***** DATASET EXTRACT *****

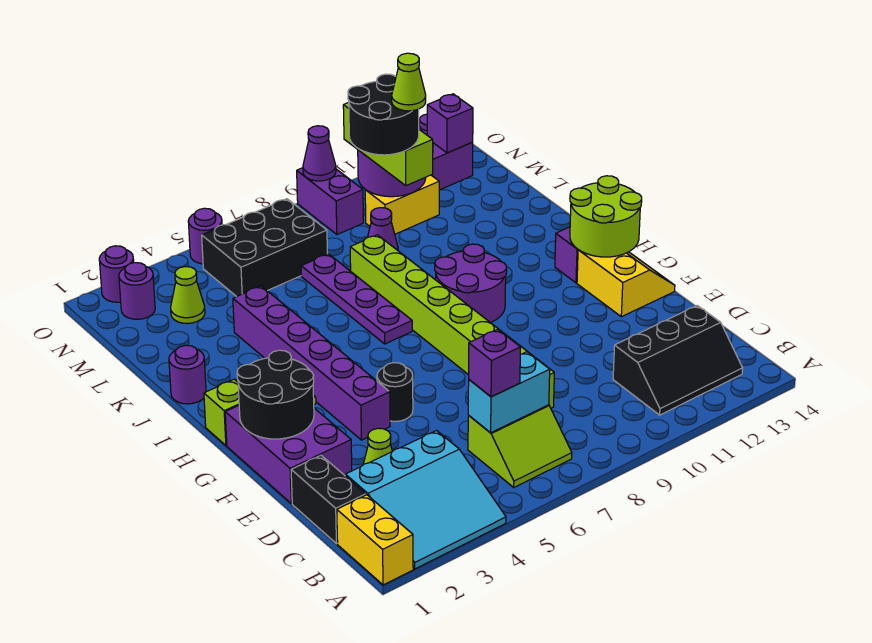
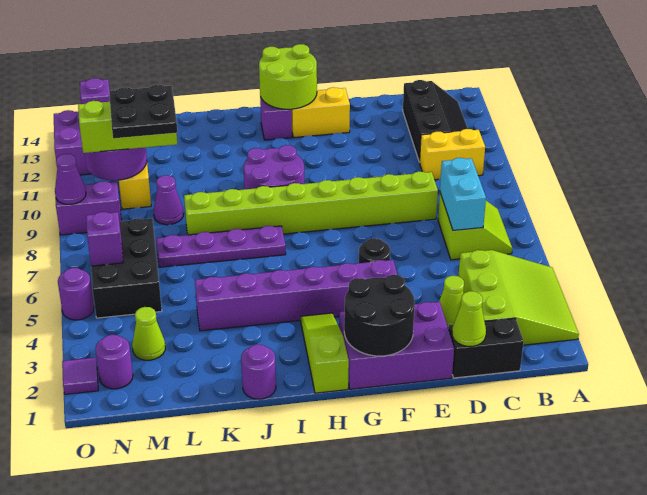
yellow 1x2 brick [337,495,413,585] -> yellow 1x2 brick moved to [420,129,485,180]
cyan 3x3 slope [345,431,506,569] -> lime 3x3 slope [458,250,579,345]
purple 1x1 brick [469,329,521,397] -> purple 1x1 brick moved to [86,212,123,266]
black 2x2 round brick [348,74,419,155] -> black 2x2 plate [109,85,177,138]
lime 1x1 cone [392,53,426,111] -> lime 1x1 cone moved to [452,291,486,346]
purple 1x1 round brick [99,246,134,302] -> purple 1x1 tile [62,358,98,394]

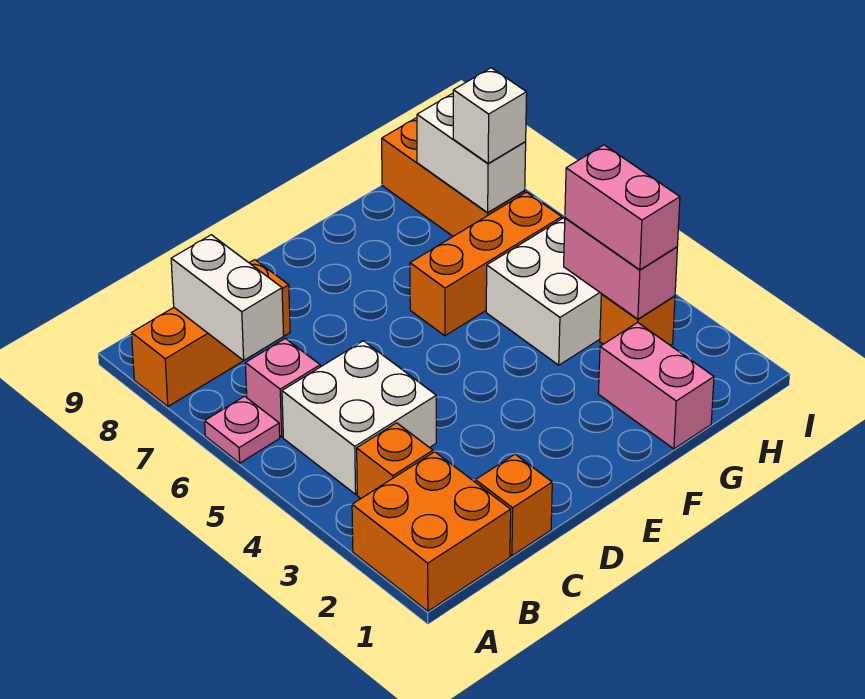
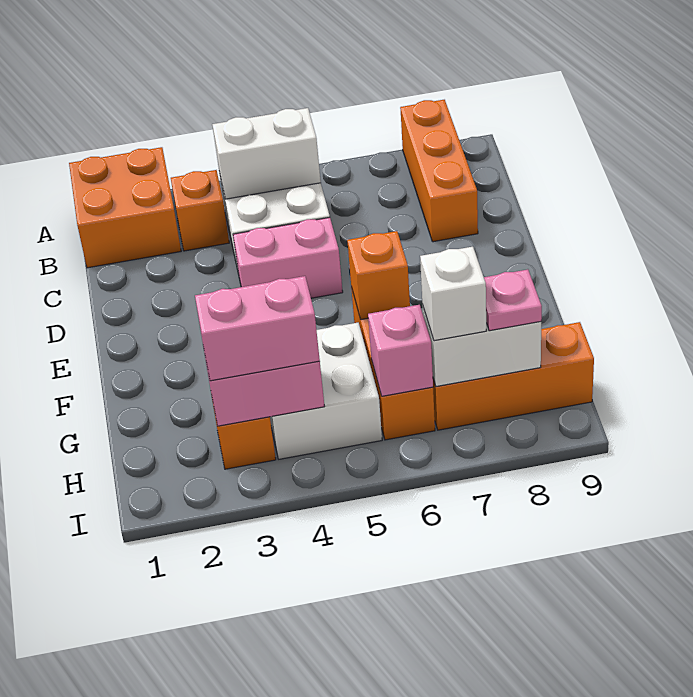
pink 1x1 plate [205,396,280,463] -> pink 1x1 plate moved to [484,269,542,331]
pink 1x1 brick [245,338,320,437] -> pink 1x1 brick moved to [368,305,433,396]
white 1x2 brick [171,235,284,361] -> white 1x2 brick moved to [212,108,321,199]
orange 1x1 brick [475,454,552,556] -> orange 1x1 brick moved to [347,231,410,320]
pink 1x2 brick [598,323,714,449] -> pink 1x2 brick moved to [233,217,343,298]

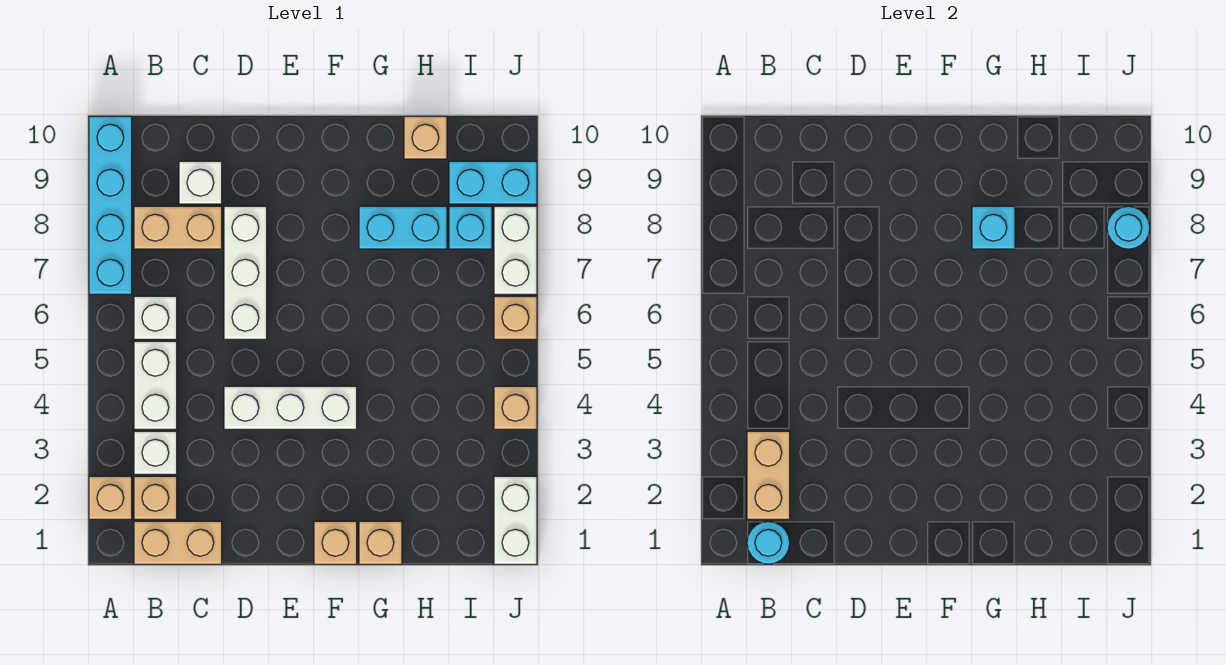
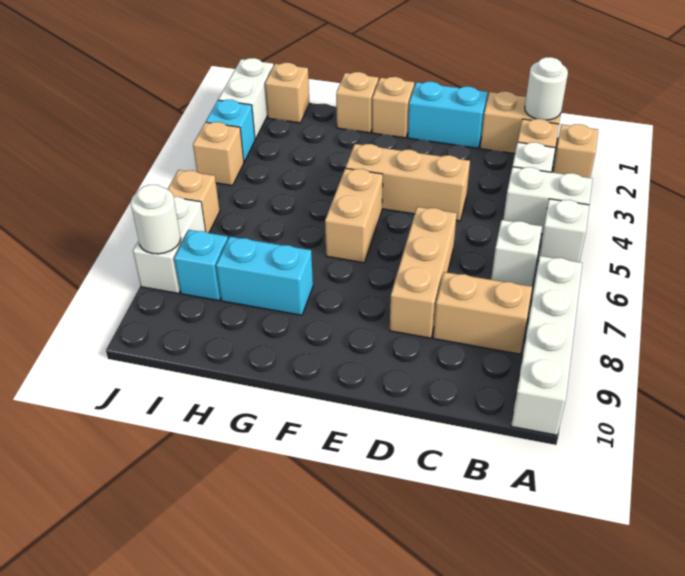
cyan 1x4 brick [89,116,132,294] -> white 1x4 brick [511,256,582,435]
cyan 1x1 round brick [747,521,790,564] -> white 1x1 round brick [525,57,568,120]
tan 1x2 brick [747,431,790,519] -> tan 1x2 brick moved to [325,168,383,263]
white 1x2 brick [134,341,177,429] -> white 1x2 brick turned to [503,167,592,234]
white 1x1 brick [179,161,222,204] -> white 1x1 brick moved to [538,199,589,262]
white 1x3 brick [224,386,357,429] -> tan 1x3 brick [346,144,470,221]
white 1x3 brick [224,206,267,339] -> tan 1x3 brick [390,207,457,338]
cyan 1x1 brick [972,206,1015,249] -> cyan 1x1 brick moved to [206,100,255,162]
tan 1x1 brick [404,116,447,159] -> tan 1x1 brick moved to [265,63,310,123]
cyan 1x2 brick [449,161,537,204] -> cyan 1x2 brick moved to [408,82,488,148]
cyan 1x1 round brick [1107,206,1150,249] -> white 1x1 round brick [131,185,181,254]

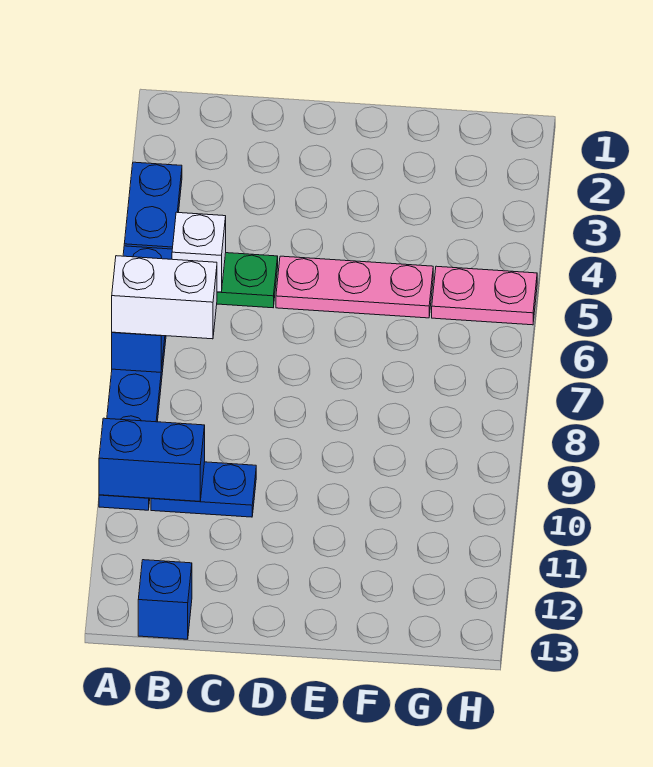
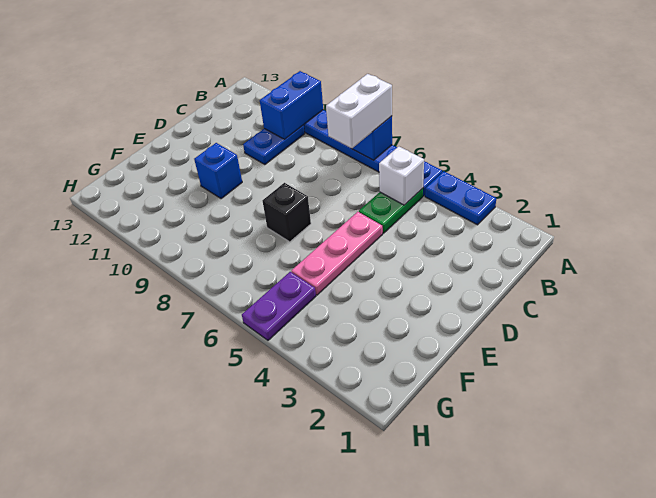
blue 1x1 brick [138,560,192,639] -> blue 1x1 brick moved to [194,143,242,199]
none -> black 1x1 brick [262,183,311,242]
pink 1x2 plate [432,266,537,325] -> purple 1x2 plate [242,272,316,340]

*****

■ **WHAT YOU HAVE TO DO**
A complete answer gives every line of the records holding "purple".

■ **EXPECTED OUTPUT**
purple 1x1 brick [469,329,521,397] -> purple 1x1 brick moved to [86,212,123,266]
purple 1x1 round brick [99,246,134,302] -> purple 1x1 tile [62,358,98,394]
pink 1x2 plate [432,266,537,325] -> purple 1x2 plate [242,272,316,340]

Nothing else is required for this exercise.